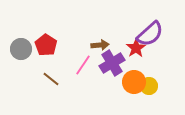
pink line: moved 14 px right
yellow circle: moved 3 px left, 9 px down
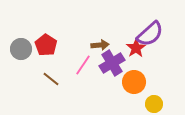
yellow circle: moved 5 px right, 18 px down
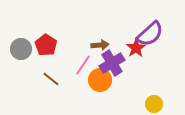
orange circle: moved 34 px left, 2 px up
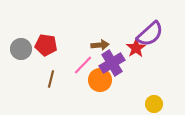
red pentagon: rotated 25 degrees counterclockwise
pink line: rotated 10 degrees clockwise
brown line: rotated 66 degrees clockwise
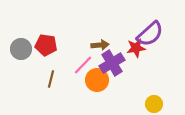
red star: rotated 24 degrees clockwise
orange circle: moved 3 px left
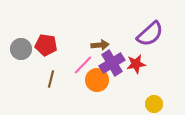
red star: moved 16 px down
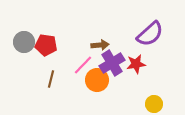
gray circle: moved 3 px right, 7 px up
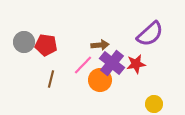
purple cross: rotated 20 degrees counterclockwise
orange circle: moved 3 px right
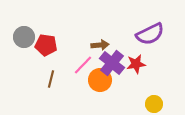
purple semicircle: rotated 16 degrees clockwise
gray circle: moved 5 px up
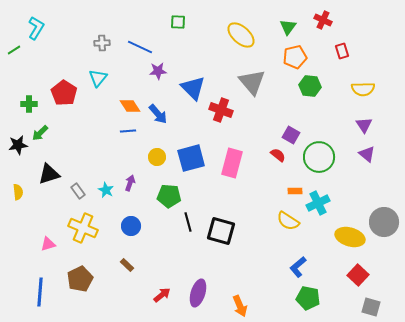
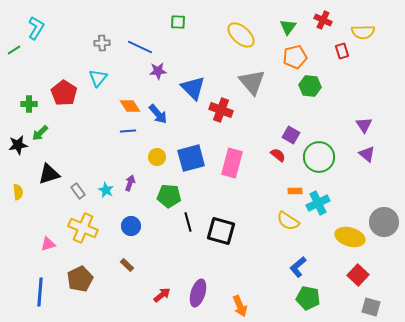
yellow semicircle at (363, 89): moved 57 px up
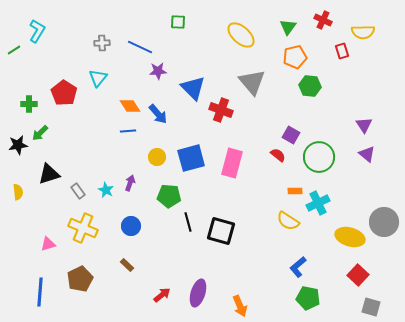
cyan L-shape at (36, 28): moved 1 px right, 3 px down
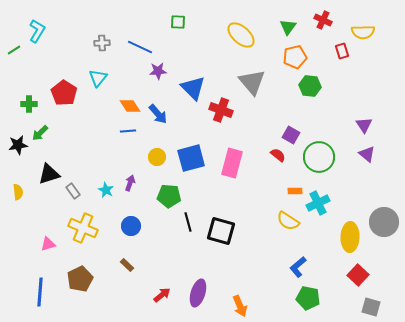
gray rectangle at (78, 191): moved 5 px left
yellow ellipse at (350, 237): rotated 76 degrees clockwise
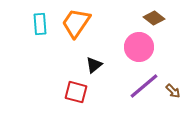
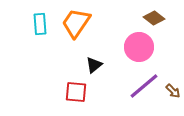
red square: rotated 10 degrees counterclockwise
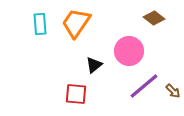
pink circle: moved 10 px left, 4 px down
red square: moved 2 px down
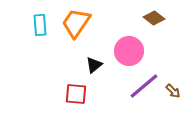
cyan rectangle: moved 1 px down
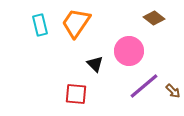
cyan rectangle: rotated 10 degrees counterclockwise
black triangle: moved 1 px right, 1 px up; rotated 36 degrees counterclockwise
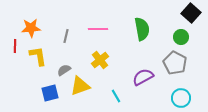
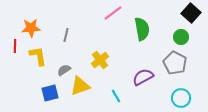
pink line: moved 15 px right, 16 px up; rotated 36 degrees counterclockwise
gray line: moved 1 px up
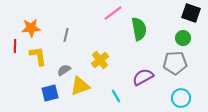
black square: rotated 24 degrees counterclockwise
green semicircle: moved 3 px left
green circle: moved 2 px right, 1 px down
gray pentagon: rotated 30 degrees counterclockwise
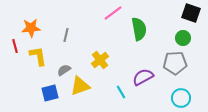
red line: rotated 16 degrees counterclockwise
cyan line: moved 5 px right, 4 px up
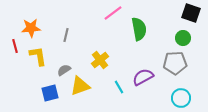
cyan line: moved 2 px left, 5 px up
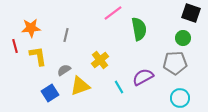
blue square: rotated 18 degrees counterclockwise
cyan circle: moved 1 px left
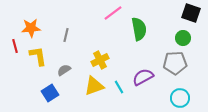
yellow cross: rotated 12 degrees clockwise
yellow triangle: moved 14 px right
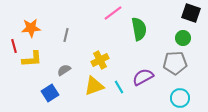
red line: moved 1 px left
yellow L-shape: moved 6 px left, 3 px down; rotated 95 degrees clockwise
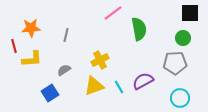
black square: moved 1 px left; rotated 18 degrees counterclockwise
purple semicircle: moved 4 px down
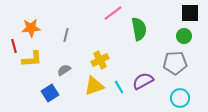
green circle: moved 1 px right, 2 px up
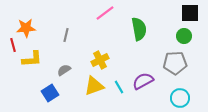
pink line: moved 8 px left
orange star: moved 5 px left
red line: moved 1 px left, 1 px up
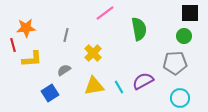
yellow cross: moved 7 px left, 7 px up; rotated 18 degrees counterclockwise
yellow triangle: rotated 10 degrees clockwise
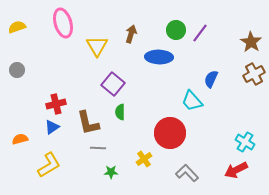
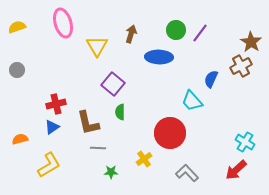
brown cross: moved 13 px left, 8 px up
red arrow: rotated 15 degrees counterclockwise
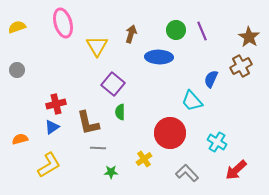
purple line: moved 2 px right, 2 px up; rotated 60 degrees counterclockwise
brown star: moved 2 px left, 5 px up
cyan cross: moved 28 px left
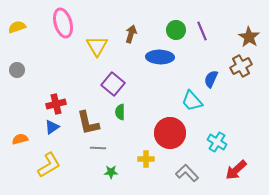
blue ellipse: moved 1 px right
yellow cross: moved 2 px right; rotated 35 degrees clockwise
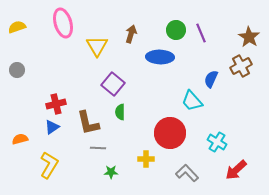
purple line: moved 1 px left, 2 px down
yellow L-shape: rotated 28 degrees counterclockwise
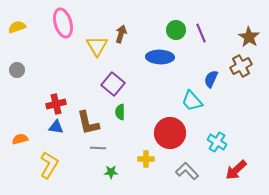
brown arrow: moved 10 px left
blue triangle: moved 4 px right; rotated 42 degrees clockwise
gray L-shape: moved 2 px up
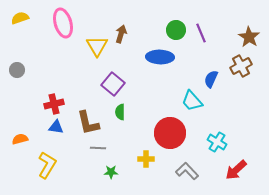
yellow semicircle: moved 3 px right, 9 px up
red cross: moved 2 px left
yellow L-shape: moved 2 px left
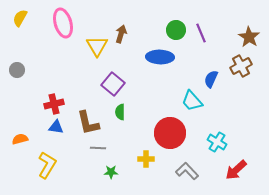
yellow semicircle: rotated 42 degrees counterclockwise
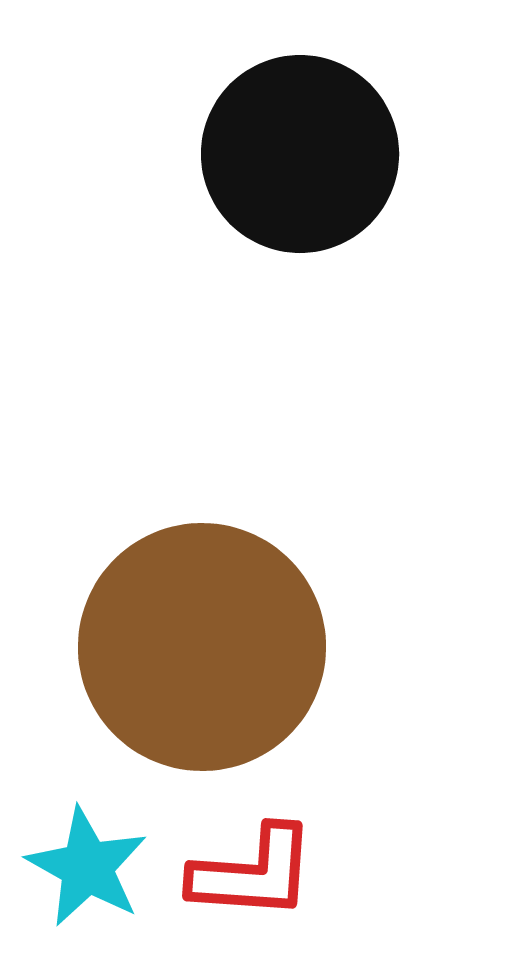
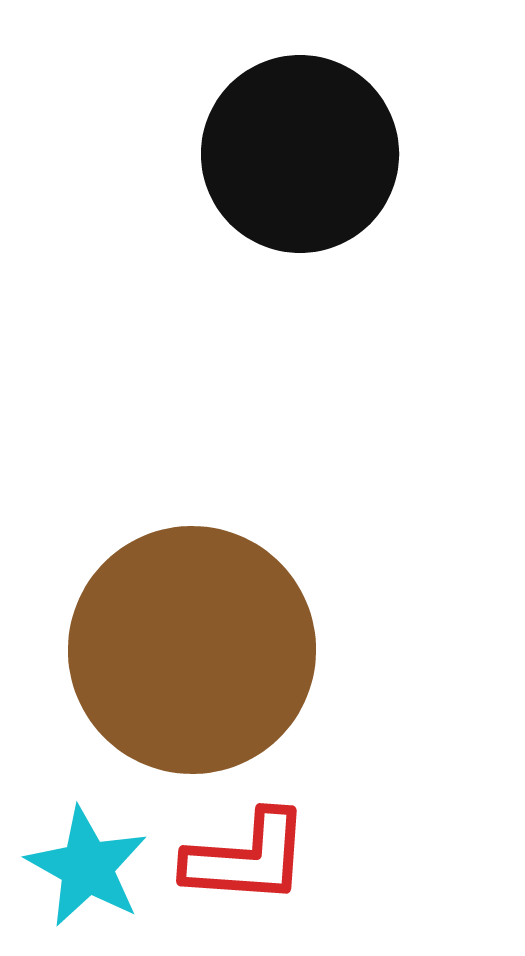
brown circle: moved 10 px left, 3 px down
red L-shape: moved 6 px left, 15 px up
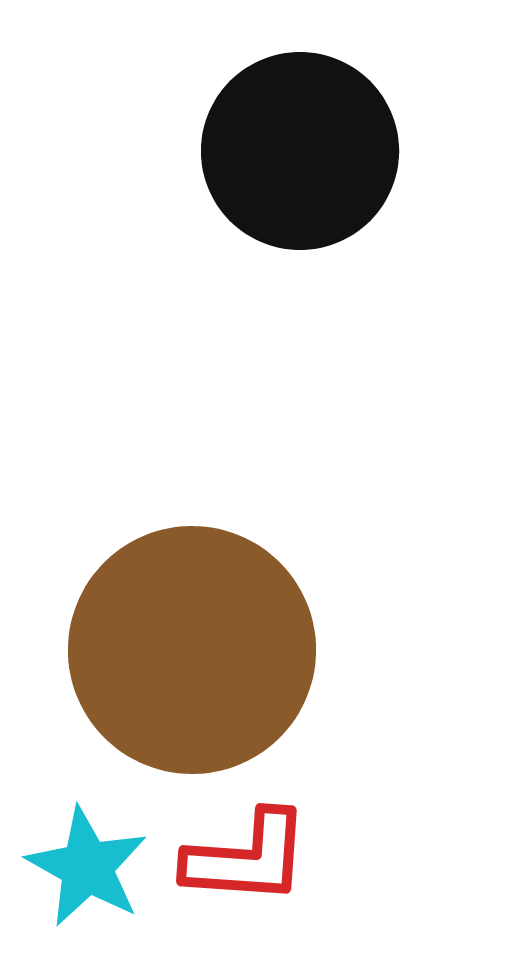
black circle: moved 3 px up
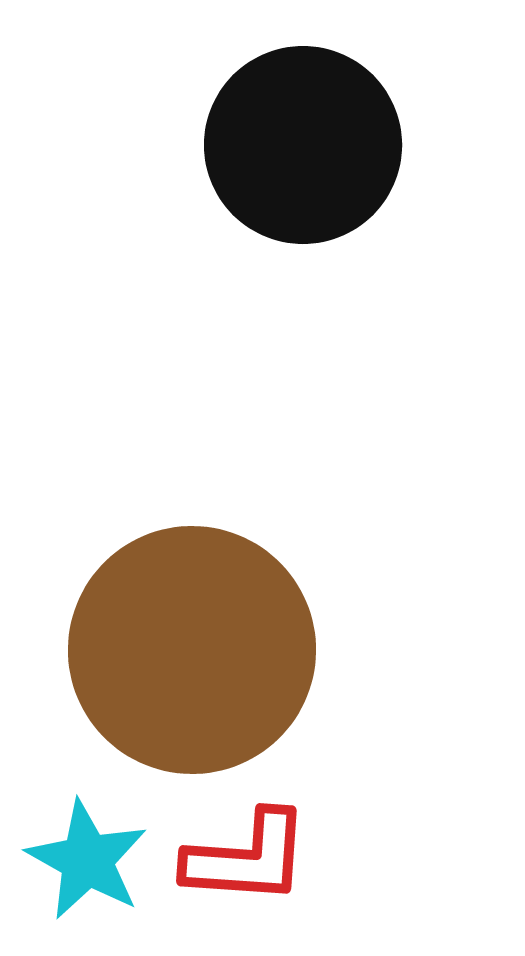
black circle: moved 3 px right, 6 px up
cyan star: moved 7 px up
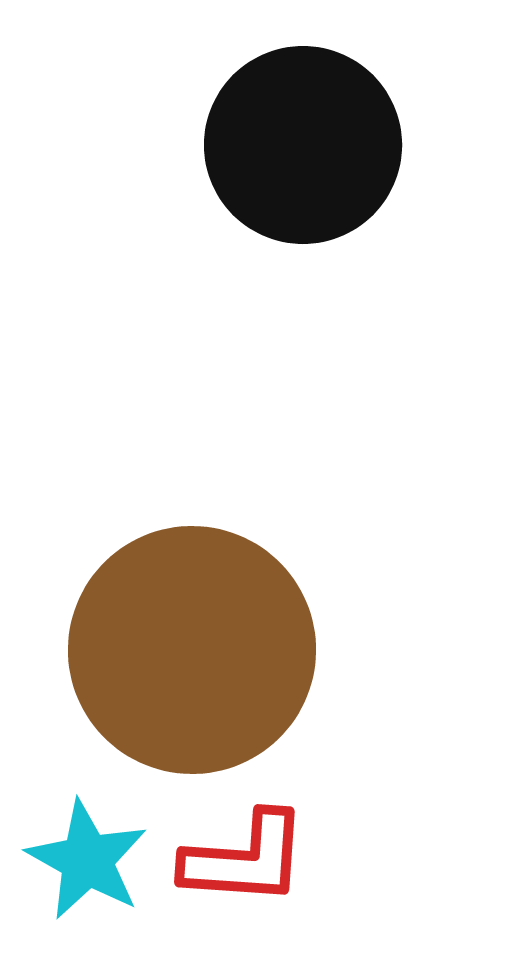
red L-shape: moved 2 px left, 1 px down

- - - - - - -

• _Brief_
Rewrite all of the lines above, changing every "counterclockwise" to "anticlockwise" and leaving everything else unchanged. Leave the pictures out of the answer.

• _Response below_
pink line: moved 14 px right
yellow circle: moved 3 px left, 9 px down
yellow circle: moved 5 px right, 18 px down
orange circle: moved 34 px left, 2 px up
red pentagon: rotated 25 degrees anticlockwise
pink line: rotated 10 degrees clockwise
brown line: rotated 66 degrees clockwise
red star: rotated 24 degrees clockwise
orange circle: moved 3 px left
red star: moved 16 px down
gray circle: moved 3 px right, 7 px up
purple cross: rotated 20 degrees anticlockwise
orange circle: moved 3 px right
purple semicircle: rotated 16 degrees clockwise
gray circle: moved 5 px up
yellow semicircle at (363, 89): moved 57 px up
cyan L-shape at (36, 28): moved 1 px right, 3 px down
gray rectangle at (78, 191): moved 5 px left
yellow ellipse at (350, 237): rotated 76 degrees clockwise
red square: rotated 10 degrees anticlockwise
pink circle: moved 10 px left, 4 px down
red square: moved 2 px down
cyan rectangle: moved 1 px down
cyan rectangle: rotated 10 degrees anticlockwise
black triangle: moved 1 px right, 1 px up; rotated 36 degrees anticlockwise
pink line: moved 15 px right, 16 px up; rotated 36 degrees anticlockwise
gray line: moved 1 px up
black square: rotated 24 degrees anticlockwise
green semicircle: moved 3 px left
green circle: moved 2 px right, 1 px down
gray pentagon: rotated 30 degrees anticlockwise
red line: rotated 16 degrees anticlockwise
cyan line: moved 5 px right, 4 px up
cyan line: moved 2 px left, 5 px up
blue square: rotated 18 degrees anticlockwise
cyan circle: moved 1 px left
yellow cross: rotated 12 degrees clockwise
yellow triangle: moved 14 px right
red line: moved 1 px left
yellow L-shape: moved 6 px left, 3 px down; rotated 95 degrees clockwise
black square: moved 1 px left; rotated 18 degrees anticlockwise
purple semicircle: moved 4 px down
green circle: moved 1 px right, 2 px up
pink line: moved 8 px left
orange star: moved 5 px left
red line: moved 1 px left, 1 px up
yellow cross: moved 7 px left, 7 px up; rotated 18 degrees anticlockwise
yellow triangle: rotated 10 degrees clockwise
brown cross: moved 13 px left, 8 px up
red arrow: rotated 15 degrees anticlockwise
purple line: moved 2 px right, 2 px up; rotated 60 degrees anticlockwise
brown star: moved 2 px left, 5 px up
cyan cross: moved 28 px left
blue ellipse: moved 1 px right
yellow cross: moved 2 px right; rotated 35 degrees clockwise
purple line: moved 1 px left, 2 px down
yellow L-shape: rotated 28 degrees anticlockwise
brown arrow: moved 10 px left
blue triangle: moved 4 px right; rotated 42 degrees clockwise
gray L-shape: moved 2 px up
yellow semicircle: moved 3 px right, 9 px up
red cross: moved 2 px left
yellow L-shape: moved 2 px left
yellow semicircle: rotated 42 degrees anticlockwise
brown circle: moved 10 px left, 3 px down
red L-shape: moved 6 px left, 15 px up
black circle: moved 3 px up
black circle: moved 3 px right, 6 px up
cyan star: moved 7 px up
red L-shape: moved 2 px left, 1 px down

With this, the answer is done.